#### The records
--------

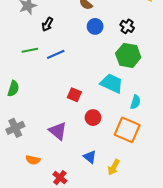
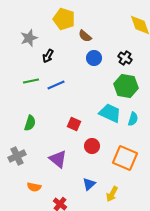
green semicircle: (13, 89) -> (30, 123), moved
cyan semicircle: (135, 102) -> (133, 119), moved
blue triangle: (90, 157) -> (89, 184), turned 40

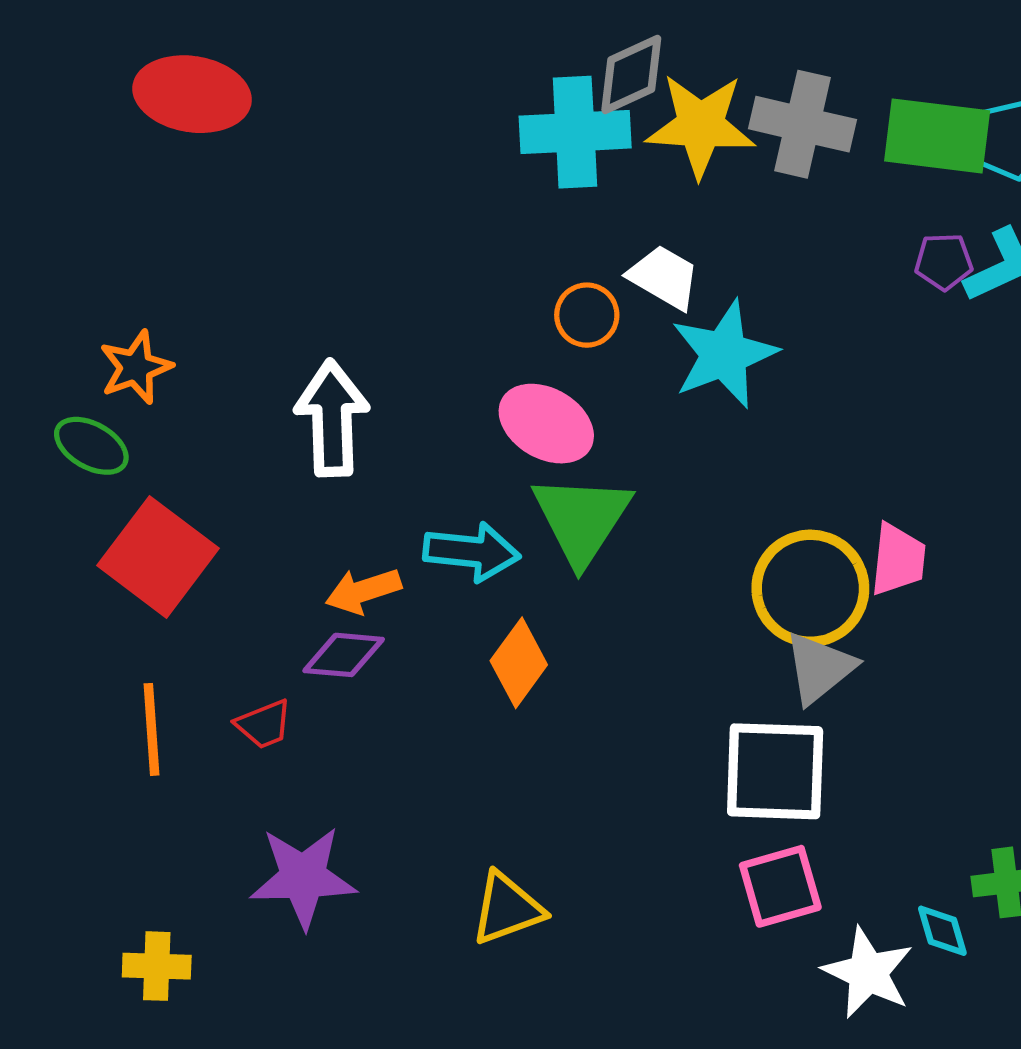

--------

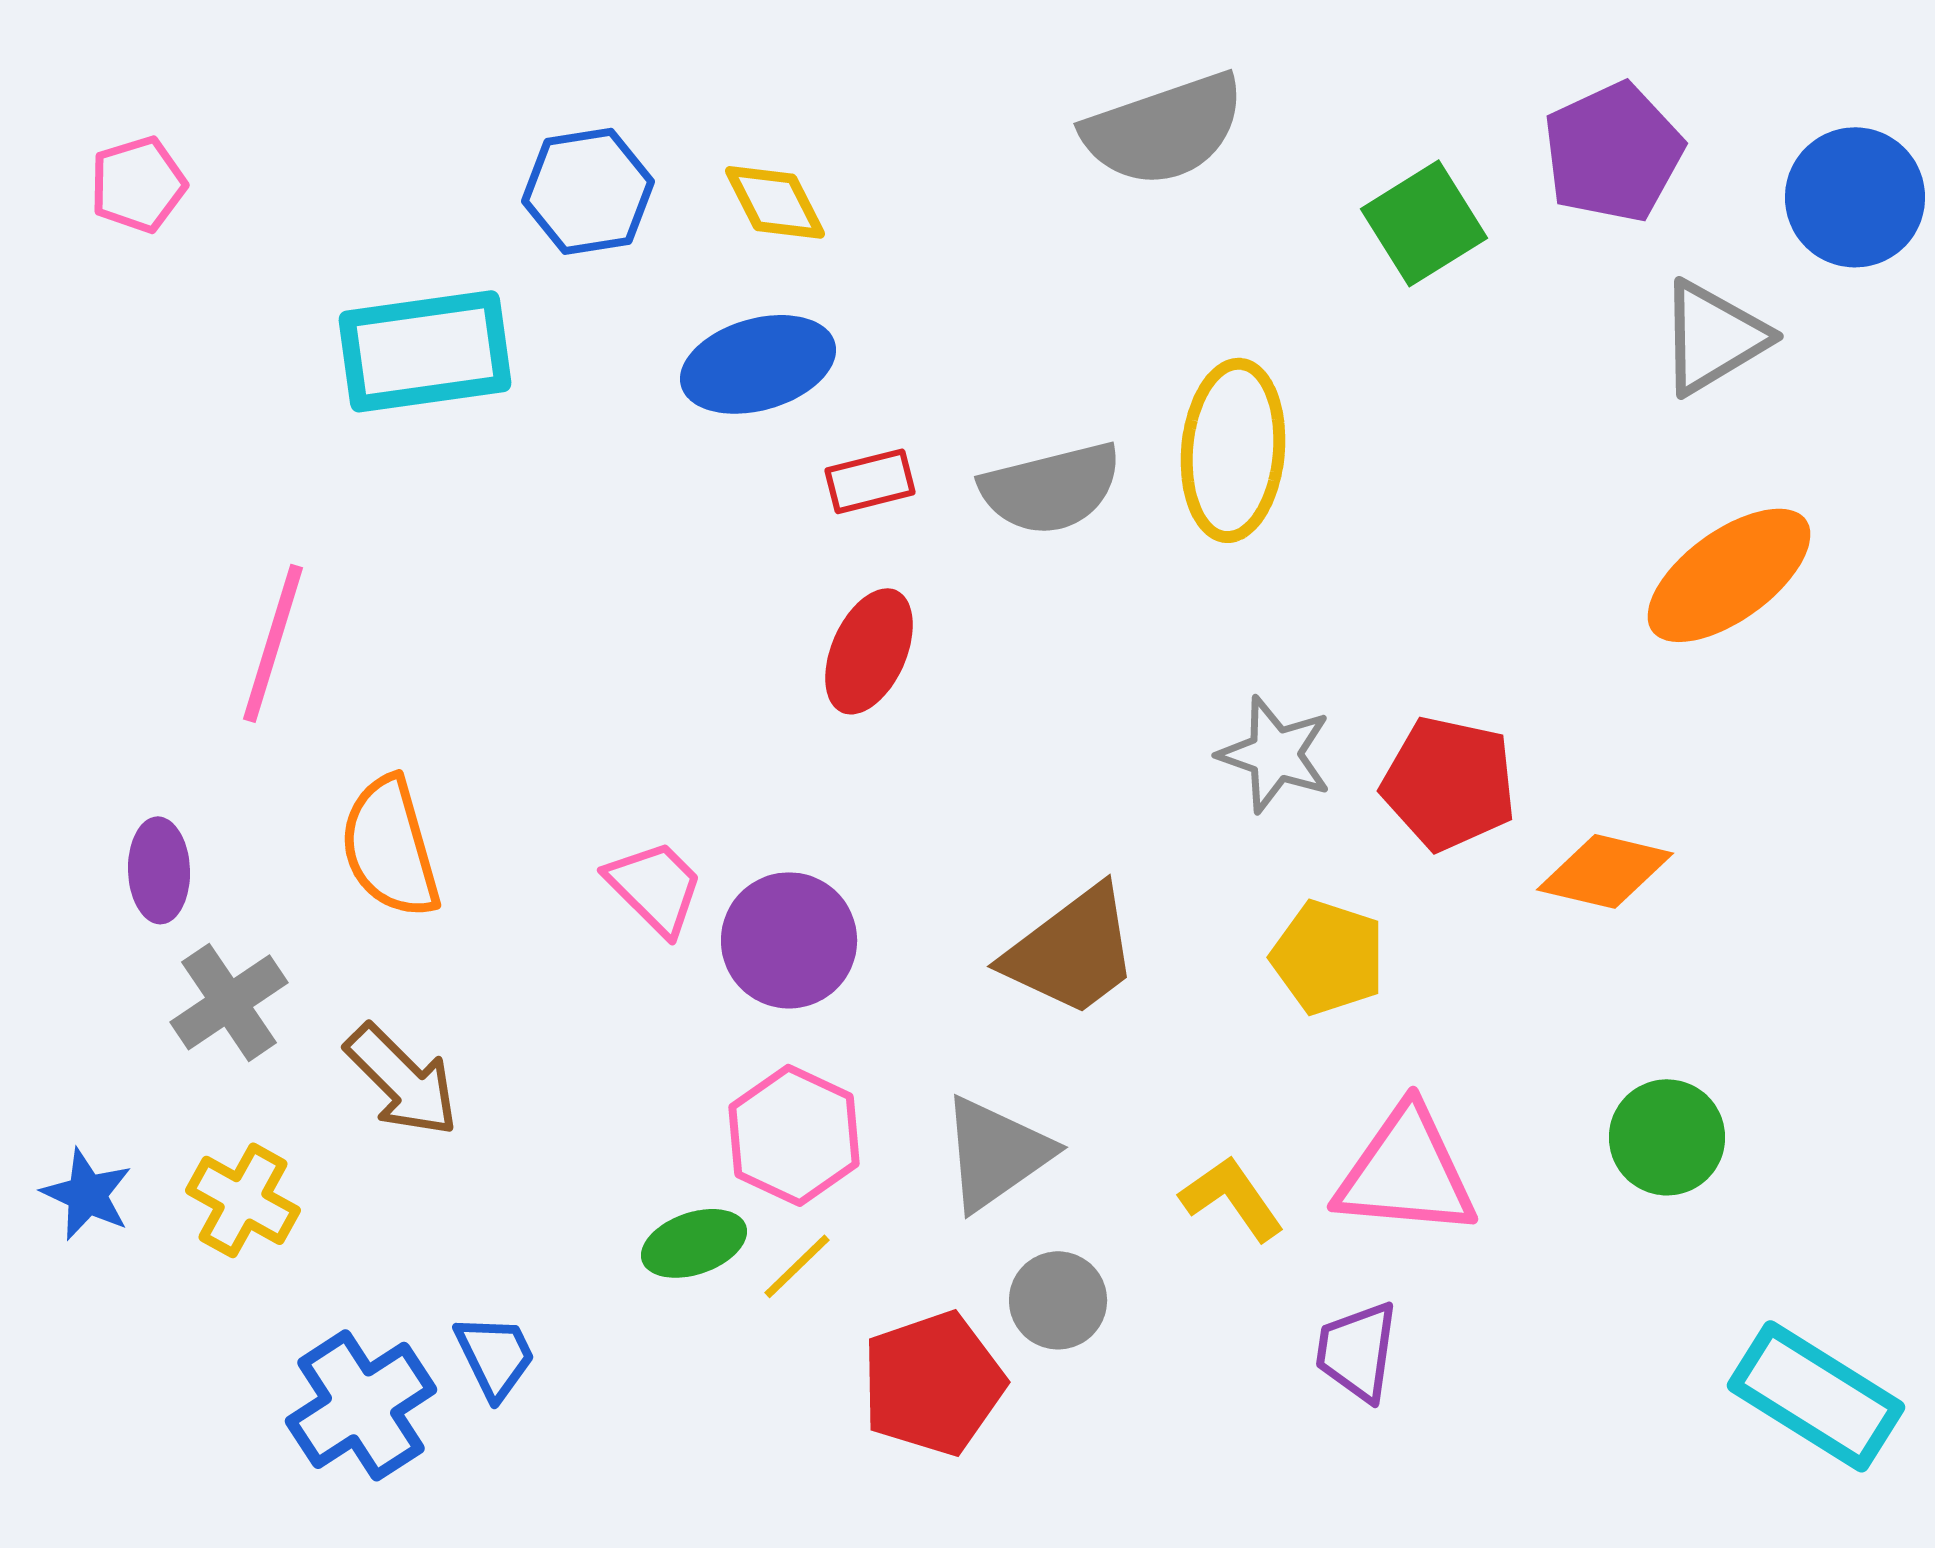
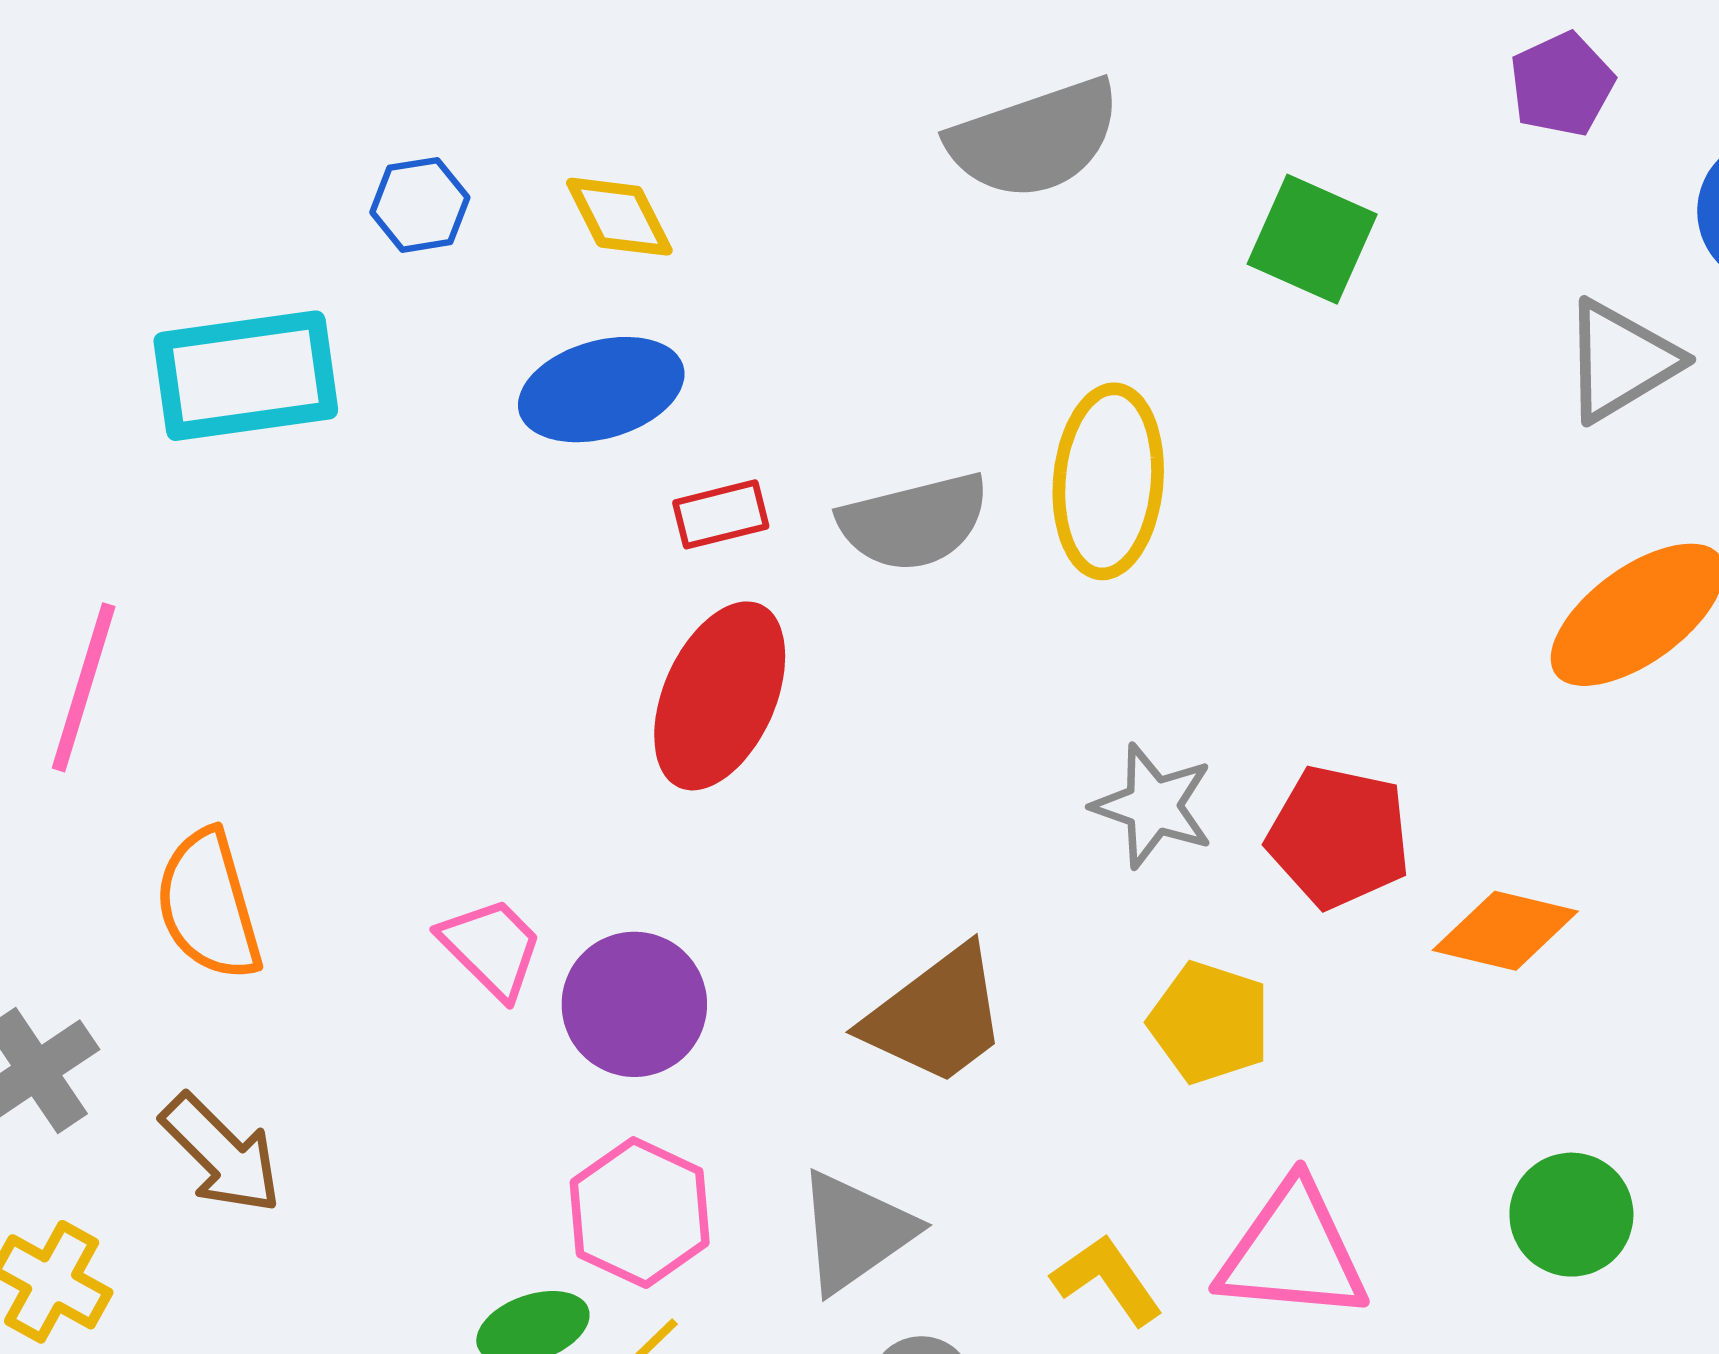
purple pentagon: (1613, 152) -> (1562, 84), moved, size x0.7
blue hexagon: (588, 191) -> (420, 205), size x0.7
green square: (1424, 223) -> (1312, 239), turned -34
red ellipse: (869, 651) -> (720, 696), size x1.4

--------

#### What you are asked to do
Copy every line above that includes the string "size".

#### Reply to the exercise
purple pentagon: (1613, 152) -> (1562, 84), moved, size x0.7
blue hexagon: (588, 191) -> (420, 205), size x0.7
red ellipse: (869, 651) -> (720, 696), size x1.4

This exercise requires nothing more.